## What is needed
Extract the full listing verbatim and drop any pictures from your copy.

## Data
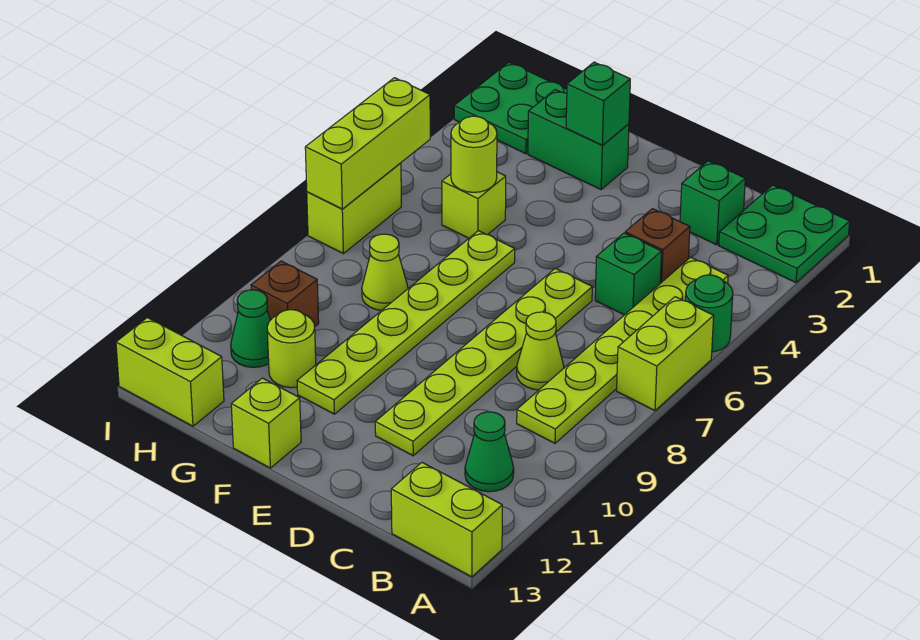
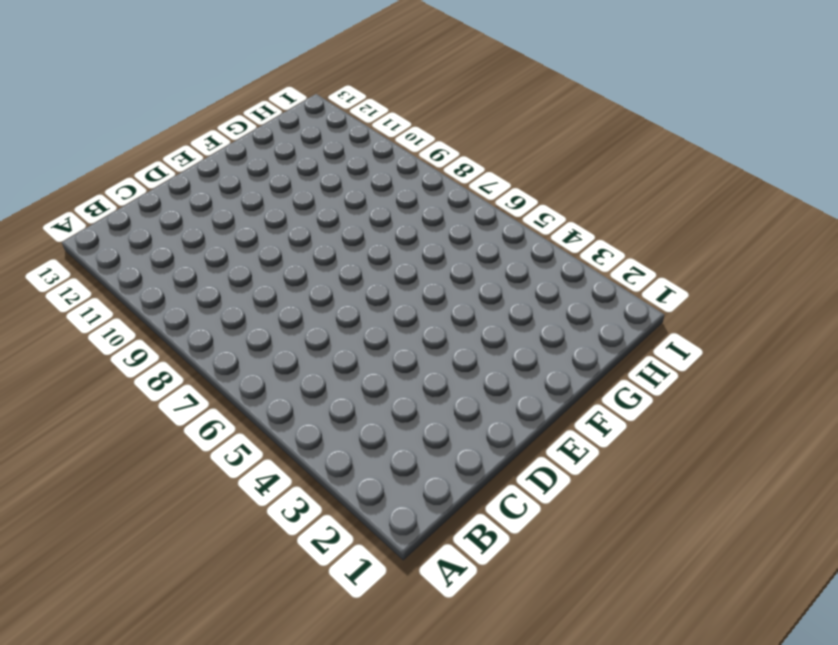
none -> green plate A1:B2 level 1
none -> green round brick A5 level 1
none -> lime brick A6:A7 level 1

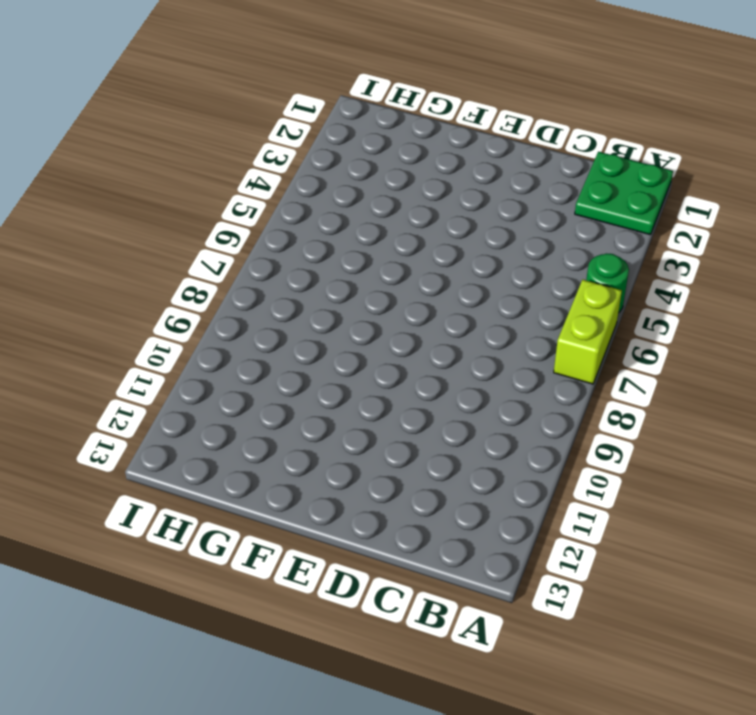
none -> lime brick A13:B13 level 1
none -> lime plate B4:B9 level 1
none -> green cone B11 level 1

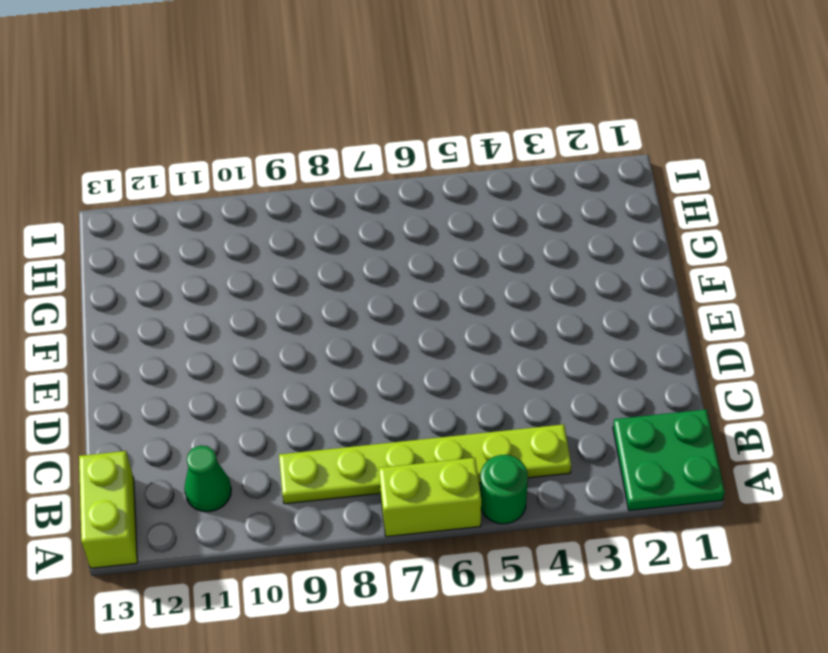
none -> green brick C2 level 1
none -> brown brick C4 level 1
none -> green brick C5 level 1

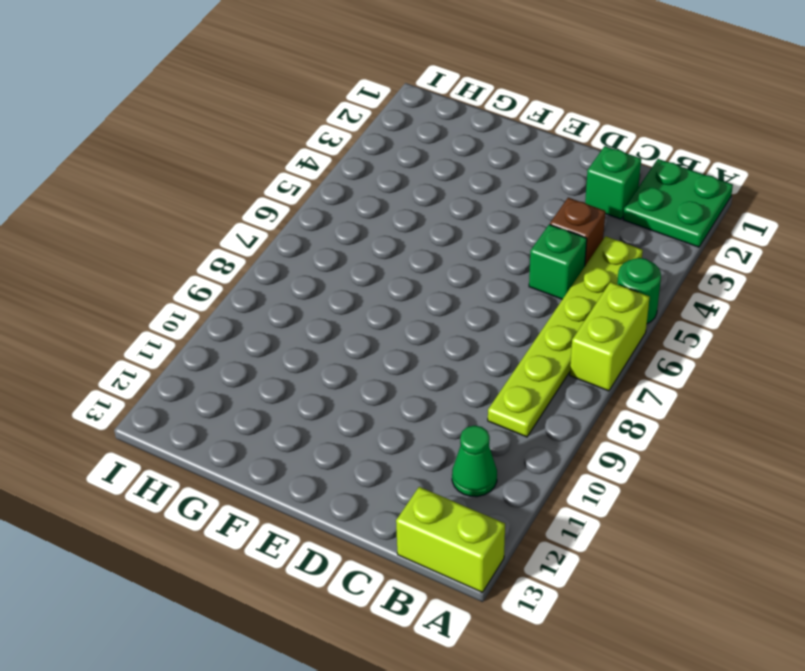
none -> lime cone C8 level 1
none -> lime plate D6:D11 level 1
none -> green brick F2:G2 level 1

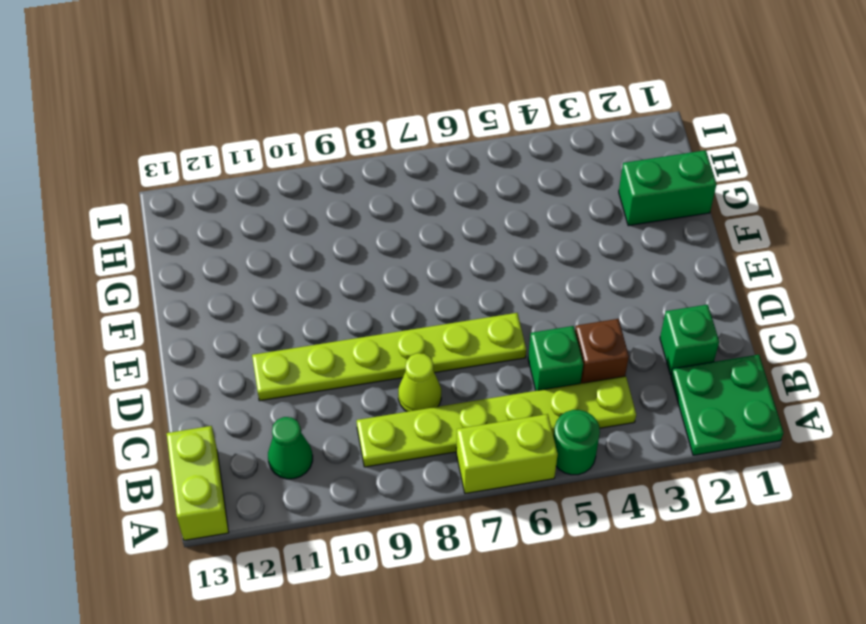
green brick G1:G2 level 1 -> green brick F2:G2 level 1
none -> lime plate F6:F11 level 1
none -> lime brick F13 level 1
none -> lime brick G5 level 1

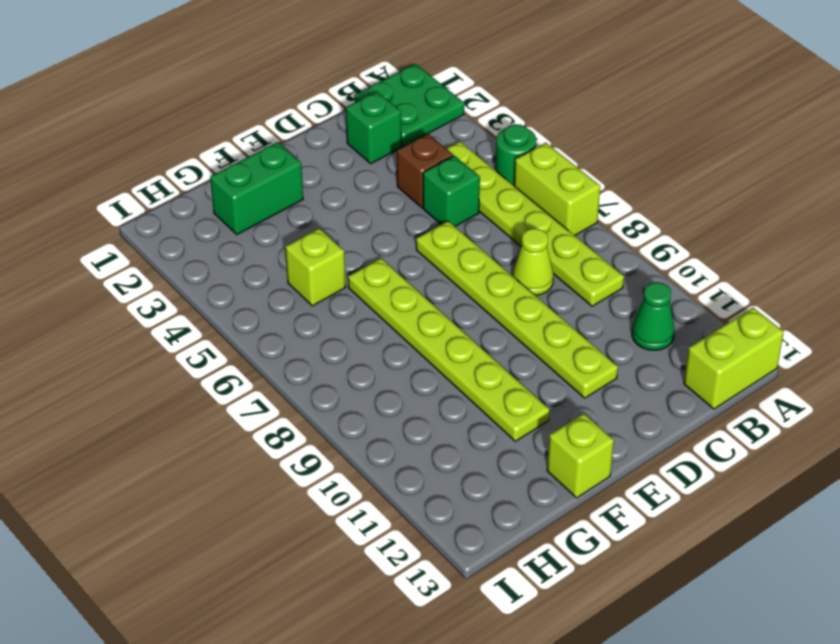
none -> lime cone G8 level 1
none -> lime round brick G11 level 1
none -> green plate H1:I2 level 1

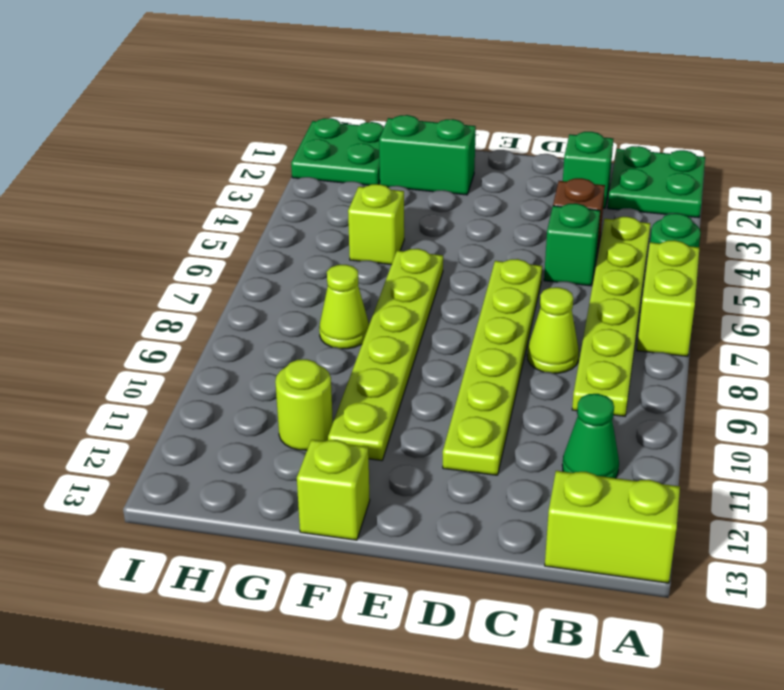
none -> brown brick H10 level 1
none -> green cone H11 level 1
none -> lime brick H13:I13 level 1

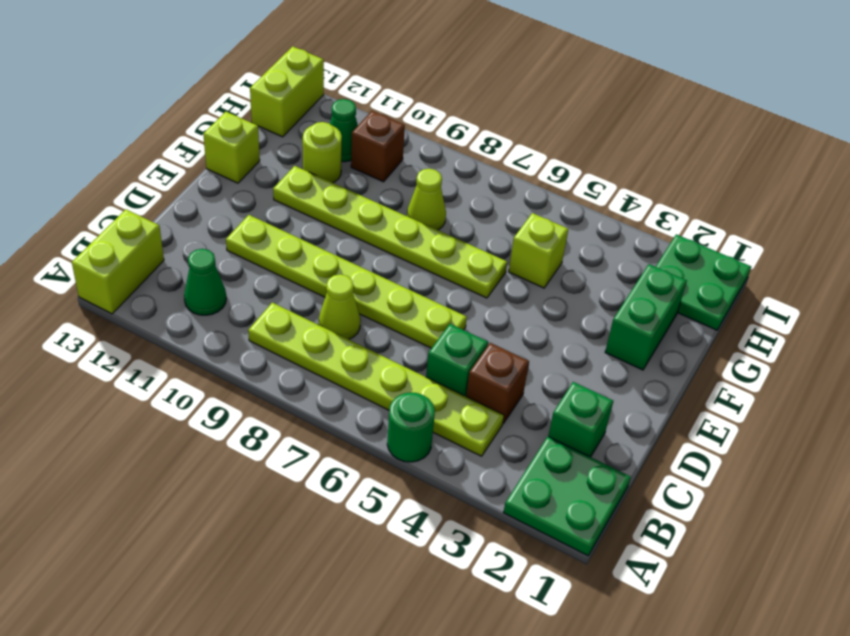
none -> lime brick A6:A7 level 1
none -> lime brick I6:I7 level 1
none -> green brick F2 level 2

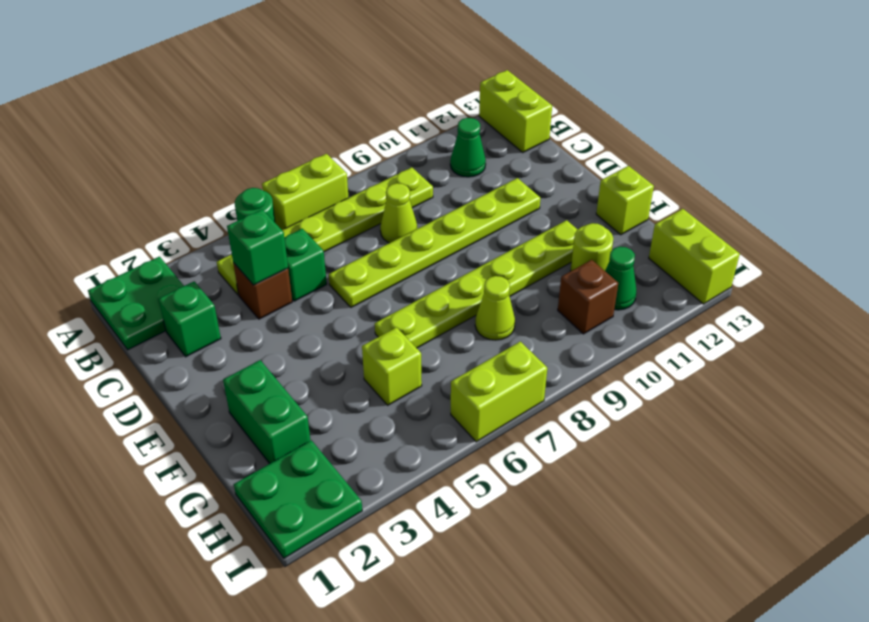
green brick C4 level 2 -> green brick F2 level 2
none -> lime round brick G5 level 2
none -> lime brick I5:I7 level 2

## Result for this task
none -> green plate A1:B2 level 1
none -> green round brick A5 level 1
none -> lime brick A6:A7 level 1

none -> lime brick A13:B13 level 1
none -> lime plate B4:B9 level 1
none -> green cone B11 level 1

none -> green brick C2 level 1
none -> brown brick C4 level 1
none -> green brick C5 level 1

none -> lime cone C8 level 1
none -> lime plate D6:D11 level 1
none -> green brick F2:G2 level 1

green brick G1:G2 level 1 -> green brick F2:G2 level 1
none -> lime plate F6:F11 level 1
none -> lime brick F13 level 1
none -> lime brick G5 level 1

none -> lime cone G8 level 1
none -> lime round brick G11 level 1
none -> green plate H1:I2 level 1

none -> brown brick H10 level 1
none -> green cone H11 level 1
none -> lime brick H13:I13 level 1

none -> lime brick A6:A7 level 1
none -> lime brick I6:I7 level 1
none -> green brick F2 level 2

green brick C4 level 2 -> green brick F2 level 2
none -> lime round brick G5 level 2
none -> lime brick I5:I7 level 2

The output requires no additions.